START Extracted information
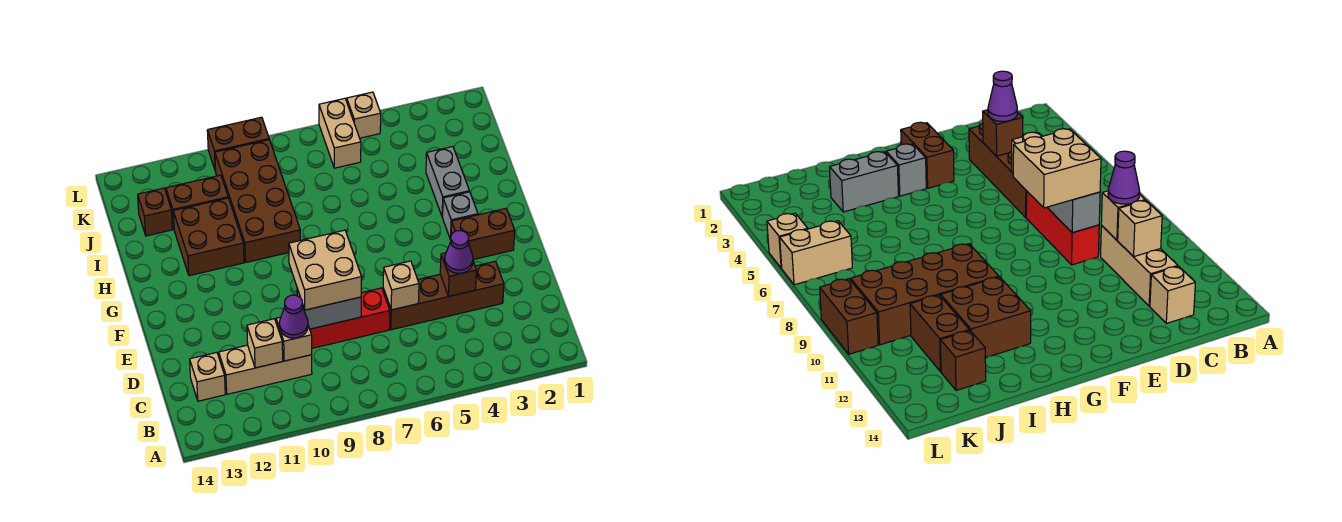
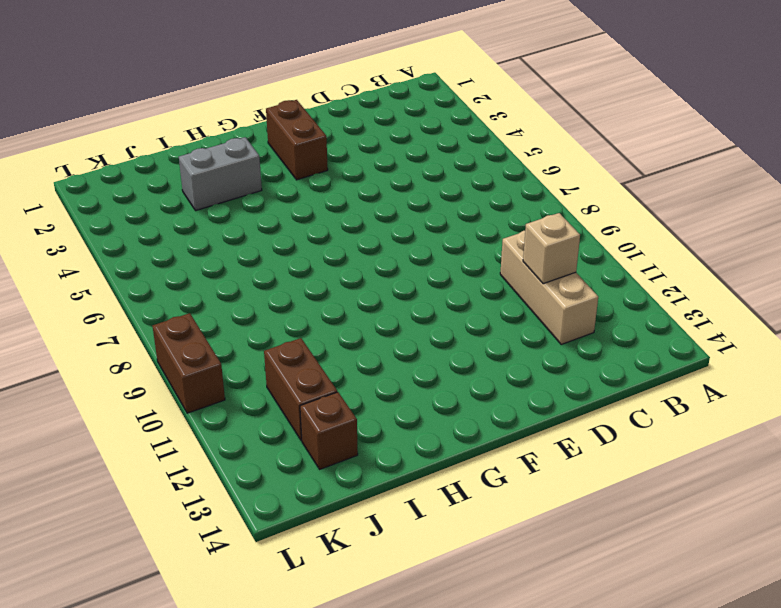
none -> tan brick C13 level 1
none -> brown brick D3:D6 level 1
none -> red brick D7:D9 level 1

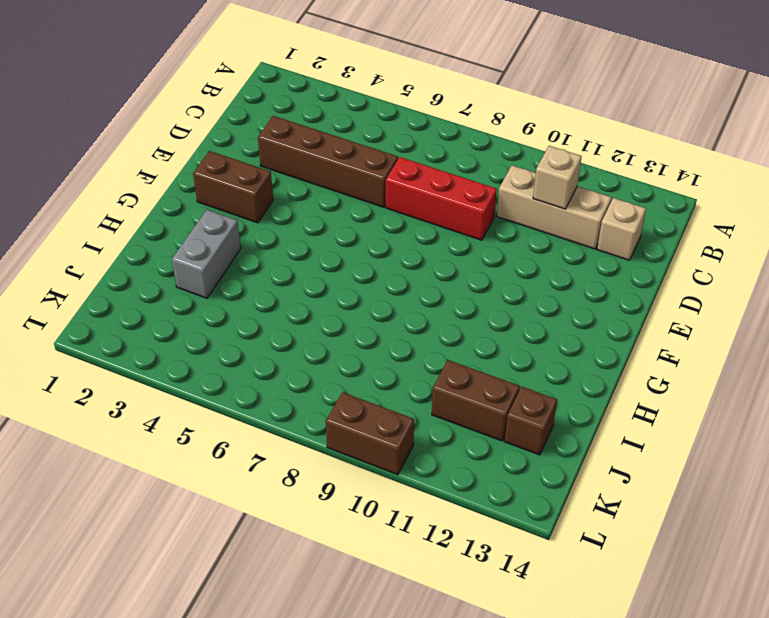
none -> grey brick G3 level 1
none -> brown brick H9:K10 level 1
none -> brown brick H11:I12 level 1

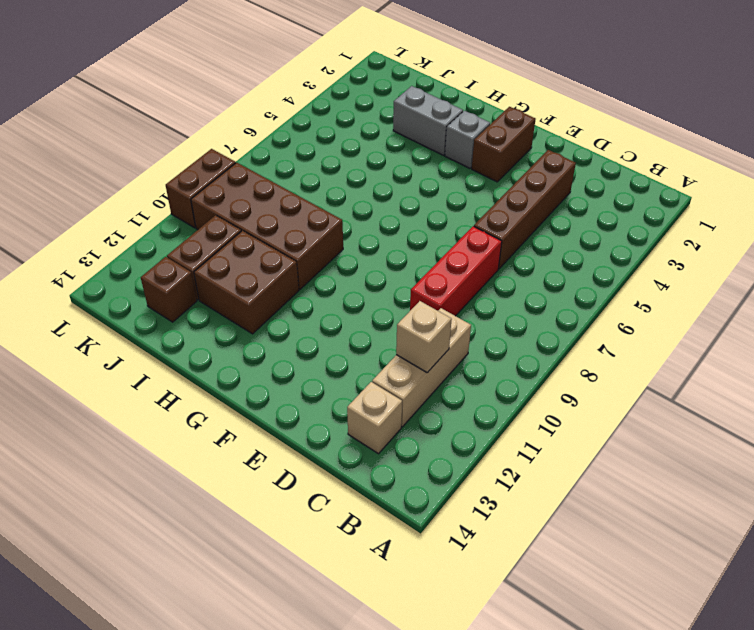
none -> tan brick K6:L6 level 1
none -> tan brick L5 level 1
none -> tan brick C10 level 2

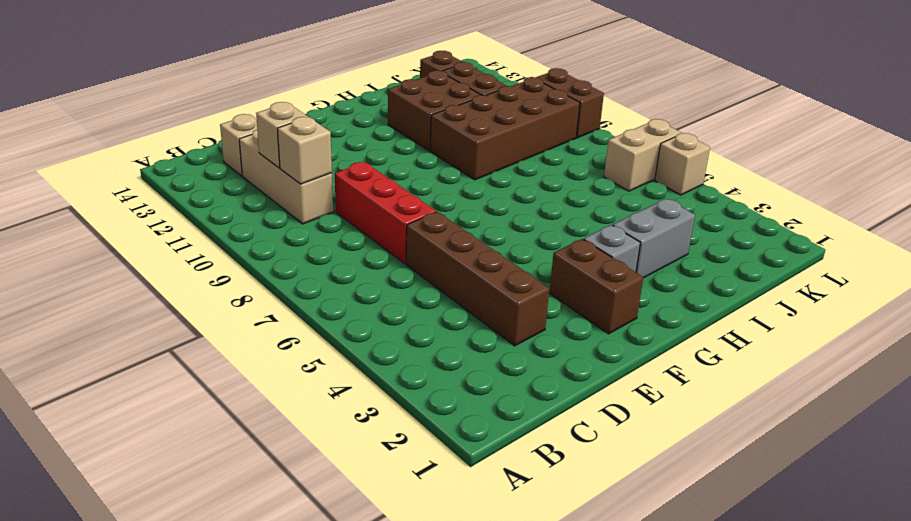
none -> brown brick D4 level 2
none -> tan brick D6 level 2
none -> grey brick D8:D9 level 2

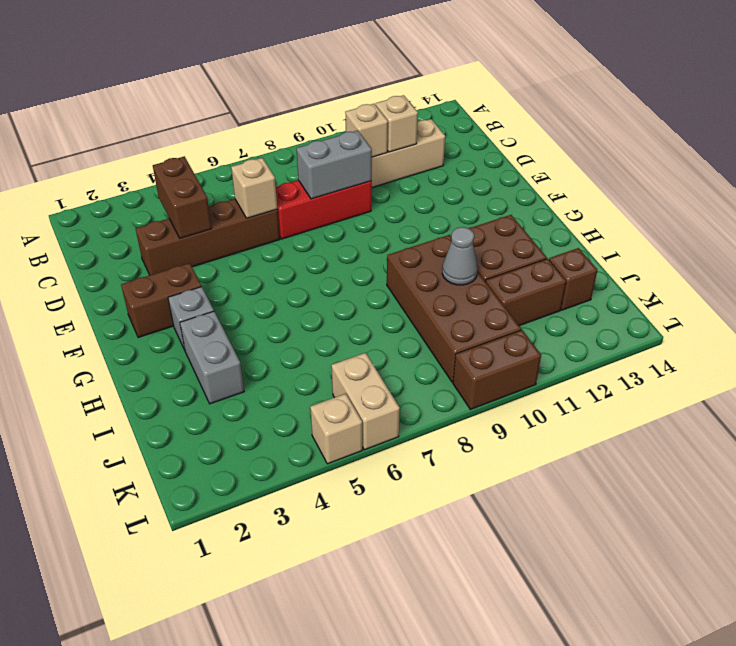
brown brick C4:D4 level 2 -> brown brick D4 level 2
grey cone I10 level 2 -> none
none -> tan brick C13 level 1
none -> purple cone C10 level 3
none -> purple cone D4 level 3

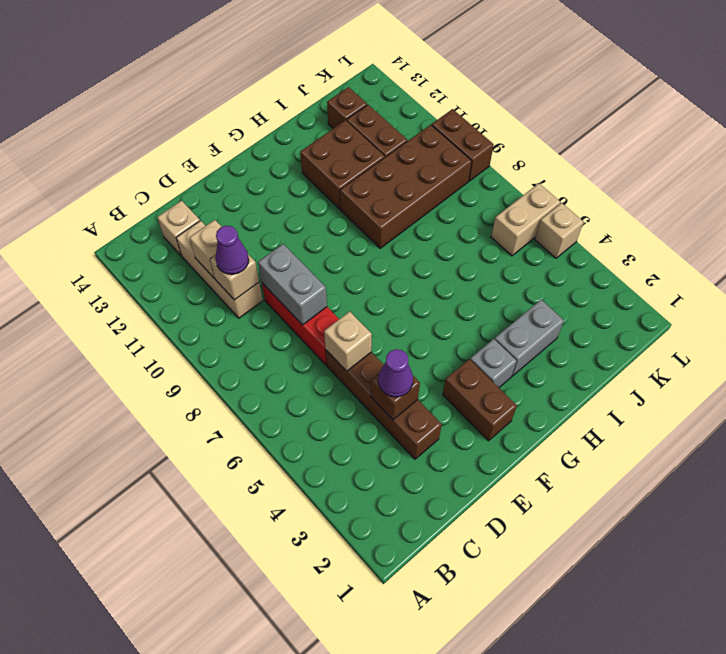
none -> tan brick D8:E9 level 3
END Extracted information
**What the task requires**
Only the wording of the records is wanted: copy it all exactly and omit the pictures.

**Answer space**
none -> tan brick C13 level 1
none -> brown brick D3:D6 level 1
none -> red brick D7:D9 level 1

none -> grey brick G3 level 1
none -> brown brick H9:K10 level 1
none -> brown brick H11:I12 level 1

none -> tan brick K6:L6 level 1
none -> tan brick L5 level 1
none -> tan brick C10 level 2

none -> brown brick D4 level 2
none -> tan brick D6 level 2
none -> grey brick D8:D9 level 2

brown brick C4:D4 level 2 -> brown brick D4 level 2
grey cone I10 level 2 -> none
none -> tan brick C13 level 1
none -> purple cone C10 level 3
none -> purple cone D4 level 3

none -> tan brick D8:E9 level 3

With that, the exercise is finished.